⟨
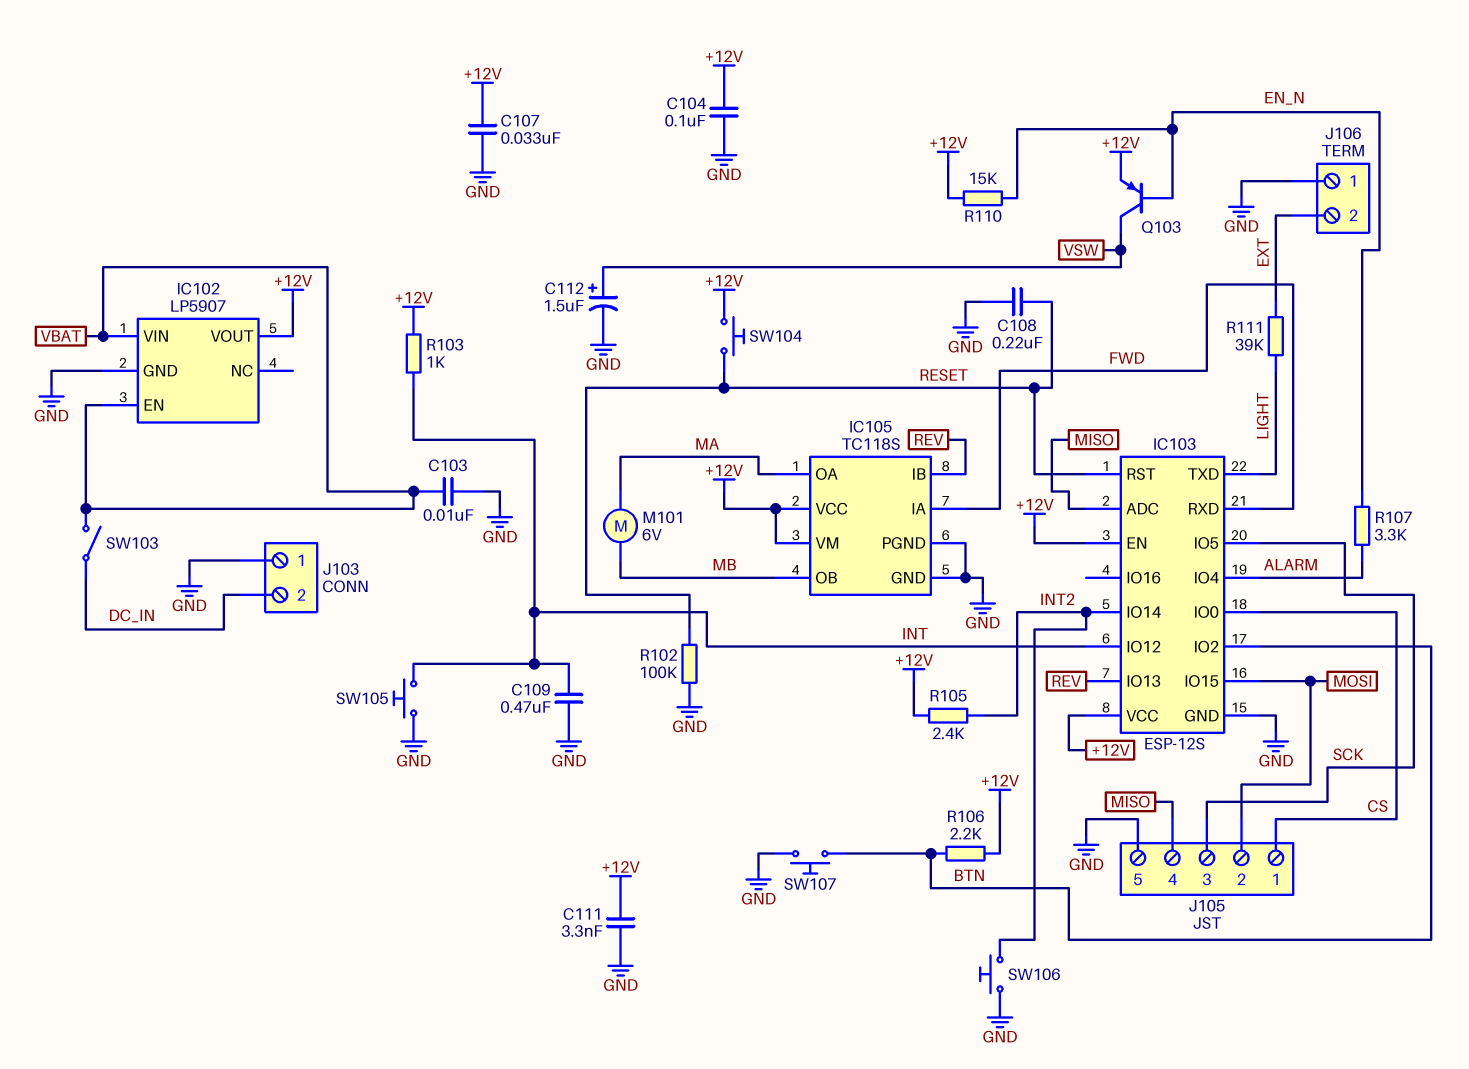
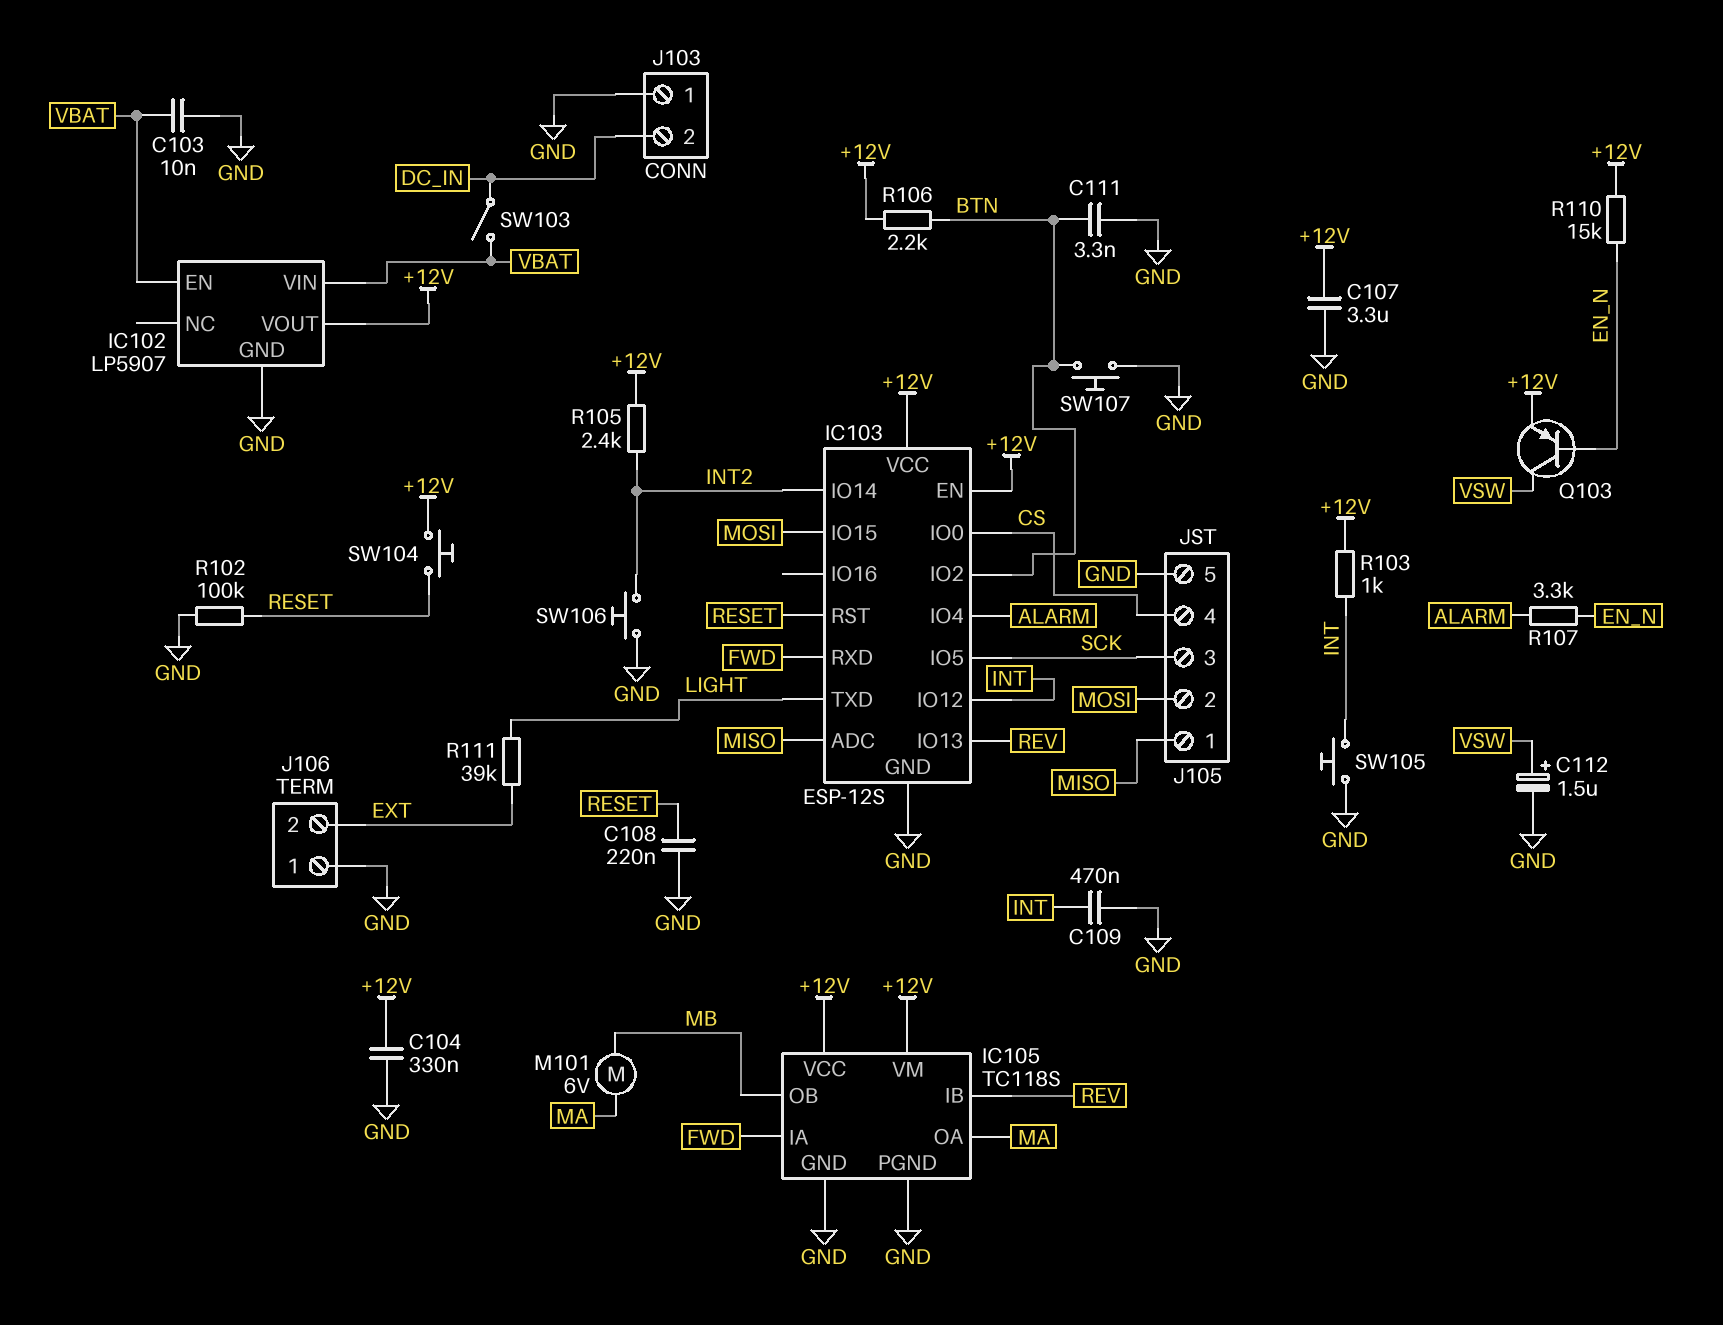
C104: 100nF (+12V, GND) -> 330nF (+12V, GND)
C107: 33nF (+12V, GND) -> 3.3uF (+12V, GND)
C111: 3.3nF (+12V, GND) -> 3.3nF (BTN, GND)
J105 pin 1: CS -> MISO
J105 pin 4: MISO -> CS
⟩
PROBLEM TO WORK ON: Only the words belong in your copy: restate the data above exactly and leave the images out.

EXERCISE ANSWER:
C104: 100nF (+12V, GND) -> 330nF (+12V, GND)
C107: 33nF (+12V, GND) -> 3.3uF (+12V, GND)
C111: 3.3nF (+12V, GND) -> 3.3nF (BTN, GND)
J105 pin 1: CS -> MISO
J105 pin 4: MISO -> CS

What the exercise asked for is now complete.